Supplied data —

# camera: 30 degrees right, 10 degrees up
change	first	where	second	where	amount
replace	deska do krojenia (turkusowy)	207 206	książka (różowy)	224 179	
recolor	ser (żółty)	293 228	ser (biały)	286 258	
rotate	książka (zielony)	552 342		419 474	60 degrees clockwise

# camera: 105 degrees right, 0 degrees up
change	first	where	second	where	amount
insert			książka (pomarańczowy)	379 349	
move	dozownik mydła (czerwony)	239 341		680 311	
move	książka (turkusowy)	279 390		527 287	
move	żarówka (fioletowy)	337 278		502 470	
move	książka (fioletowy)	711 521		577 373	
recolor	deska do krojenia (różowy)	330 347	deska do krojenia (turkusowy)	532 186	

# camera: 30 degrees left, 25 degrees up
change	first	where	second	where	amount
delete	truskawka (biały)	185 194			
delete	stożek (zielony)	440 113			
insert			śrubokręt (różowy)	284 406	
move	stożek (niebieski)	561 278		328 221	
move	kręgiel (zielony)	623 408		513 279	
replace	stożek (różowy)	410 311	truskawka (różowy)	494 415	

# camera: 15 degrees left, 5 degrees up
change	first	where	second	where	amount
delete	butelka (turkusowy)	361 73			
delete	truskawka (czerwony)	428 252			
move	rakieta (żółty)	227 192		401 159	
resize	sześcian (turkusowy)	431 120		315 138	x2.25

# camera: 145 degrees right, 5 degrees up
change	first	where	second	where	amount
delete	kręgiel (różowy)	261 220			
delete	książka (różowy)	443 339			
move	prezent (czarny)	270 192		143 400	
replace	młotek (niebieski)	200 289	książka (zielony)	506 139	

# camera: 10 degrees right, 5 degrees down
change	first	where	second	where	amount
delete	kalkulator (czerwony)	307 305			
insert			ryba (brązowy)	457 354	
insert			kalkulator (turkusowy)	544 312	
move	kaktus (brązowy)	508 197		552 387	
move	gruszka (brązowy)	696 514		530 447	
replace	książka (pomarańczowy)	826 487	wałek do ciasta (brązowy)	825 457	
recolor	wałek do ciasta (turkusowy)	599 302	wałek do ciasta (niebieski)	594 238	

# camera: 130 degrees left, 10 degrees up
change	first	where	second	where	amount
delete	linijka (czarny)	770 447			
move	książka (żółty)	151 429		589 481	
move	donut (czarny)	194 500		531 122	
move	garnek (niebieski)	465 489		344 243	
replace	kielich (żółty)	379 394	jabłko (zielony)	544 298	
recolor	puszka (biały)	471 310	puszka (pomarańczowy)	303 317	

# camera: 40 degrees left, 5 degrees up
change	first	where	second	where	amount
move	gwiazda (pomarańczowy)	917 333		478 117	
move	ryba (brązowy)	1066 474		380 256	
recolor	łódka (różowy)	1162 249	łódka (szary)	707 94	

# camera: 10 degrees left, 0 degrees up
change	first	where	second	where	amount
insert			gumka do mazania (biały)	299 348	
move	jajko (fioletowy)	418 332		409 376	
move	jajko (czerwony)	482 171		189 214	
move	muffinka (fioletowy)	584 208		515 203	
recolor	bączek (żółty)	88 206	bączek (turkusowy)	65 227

Brief — Set down all of the entries again, keeping every line exactly as it is.

Response to this exercise —
# camera: 30 degrees right, 10 degrees up
change	first	where	second	where	amount
replace	deska do krojenia (turkusowy)	207 206	książka (różowy)	224 179	
recolor	ser (żółty)	293 228	ser (biały)	286 258	
rotate	książka (zielony)	552 342		419 474	60 degrees clockwise

# camera: 105 degrees right, 0 degrees up
change	first	where	second	where	amount
insert			książka (pomarańczowy)	379 349	
move	dozownik mydła (czerwony)	239 341		680 311	
move	książka (turkusowy)	279 390		527 287	
move	żarówka (fioletowy)	337 278		502 470	
move	książka (fioletowy)	711 521		577 373	
recolor	deska do krojenia (różowy)	330 347	deska do krojenia (turkusowy)	532 186	

# camera: 30 degrees left, 25 degrees up
change	first	where	second	where	amount
delete	truskawka (biały)	185 194			
delete	stożek (zielony)	440 113			
insert			śrubokręt (różowy)	284 406	
move	stożek (niebieski)	561 278		328 221	
move	kręgiel (zielony)	623 408		513 279	
replace	stożek (różowy)	410 311	truskawka (różowy)	494 415	

# camera: 15 degrees left, 5 degrees up
change	first	where	second	where	amount
delete	butelka (turkusowy)	361 73			
delete	truskawka (czerwony)	428 252			
move	rakieta (żółty)	227 192		401 159	
resize	sześcian (turkusowy)	431 120		315 138	x2.25

# camera: 145 degrees right, 5 degrees up
change	first	where	second	where	amount
delete	kręgiel (różowy)	261 220			
delete	książka (różowy)	443 339			
move	prezent (czarny)	270 192		143 400	
replace	młotek (niebieski)	200 289	książka (zielony)	506 139	

# camera: 10 degrees right, 5 degrees down
change	first	where	second	where	amount
delete	kalkulator (czerwony)	307 305			
insert			ryba (brązowy)	457 354	
insert			kalkulator (turkusowy)	544 312	
move	kaktus (brązowy)	508 197		552 387	
move	gruszka (brązowy)	696 514		530 447	
replace	książka (pomarańczowy)	826 487	wałek do ciasta (brązowy)	825 457	
recolor	wałek do ciasta (turkusowy)	599 302	wałek do ciasta (niebieski)	594 238	

# camera: 130 degrees left, 10 degrees up
change	first	where	second	where	amount
delete	linijka (czarny)	770 447			
move	książka (żółty)	151 429		589 481	
move	donut (czarny)	194 500		531 122	
move	garnek (niebieski)	465 489		344 243	
replace	kielich (żółty)	379 394	jabłko (zielony)	544 298	
recolor	puszka (biały)	471 310	puszka (pomarańczowy)	303 317	

# camera: 40 degrees left, 5 degrees up
change	first	where	second	where	amount
move	gwiazda (pomarańczowy)	917 333		478 117	
move	ryba (brązowy)	1066 474		380 256	
recolor	łódka (różowy)	1162 249	łódka (szary)	707 94	

# camera: 10 degrees left, 0 degrees up
change	first	where	second	where	amount
insert			gumka do mazania (biały)	299 348	
move	jajko (fioletowy)	418 332		409 376	
move	jajko (czerwony)	482 171		189 214	
move	muffinka (fioletowy)	584 208		515 203	
recolor	bączek (żółty)	88 206	bączek (turkusowy)	65 227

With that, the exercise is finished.